───── Given information ─────
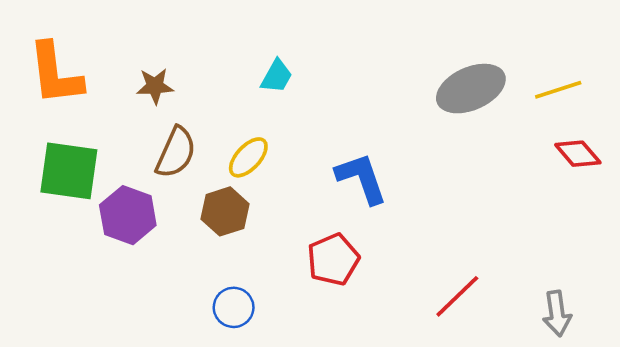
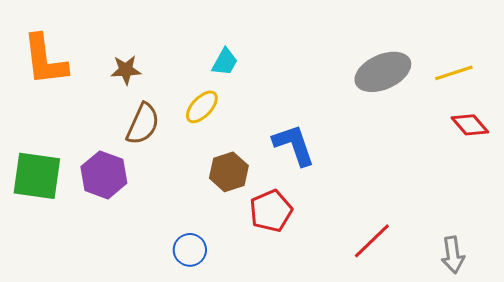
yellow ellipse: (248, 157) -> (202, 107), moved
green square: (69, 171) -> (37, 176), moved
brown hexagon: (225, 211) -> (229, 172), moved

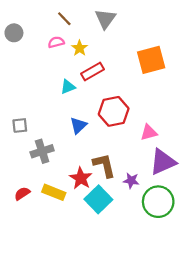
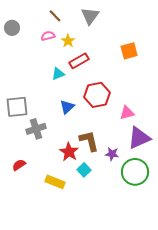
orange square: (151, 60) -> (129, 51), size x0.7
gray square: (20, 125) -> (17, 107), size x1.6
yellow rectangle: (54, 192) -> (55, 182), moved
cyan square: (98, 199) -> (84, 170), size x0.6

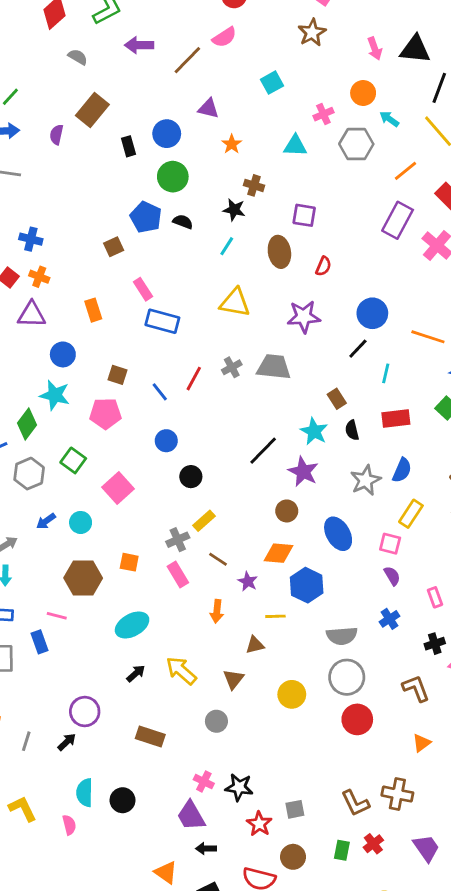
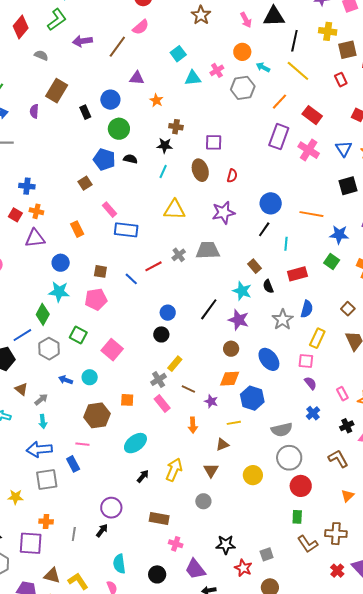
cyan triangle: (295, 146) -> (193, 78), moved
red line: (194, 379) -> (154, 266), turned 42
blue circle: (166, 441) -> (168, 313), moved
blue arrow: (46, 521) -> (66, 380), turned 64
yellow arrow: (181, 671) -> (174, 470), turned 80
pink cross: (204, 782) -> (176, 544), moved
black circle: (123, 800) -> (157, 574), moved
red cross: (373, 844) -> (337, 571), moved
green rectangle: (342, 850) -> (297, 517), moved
─────
> **Task to carry out**
Your task is to write out the lines from the one with "yellow arrow: (181, 671)" through the end of the records, exactly and with nothing added.

> **Answer section**
yellow arrow: (181, 671) -> (174, 470), turned 80
pink cross: (204, 782) -> (176, 544), moved
black circle: (123, 800) -> (157, 574), moved
red cross: (373, 844) -> (337, 571), moved
green rectangle: (342, 850) -> (297, 517), moved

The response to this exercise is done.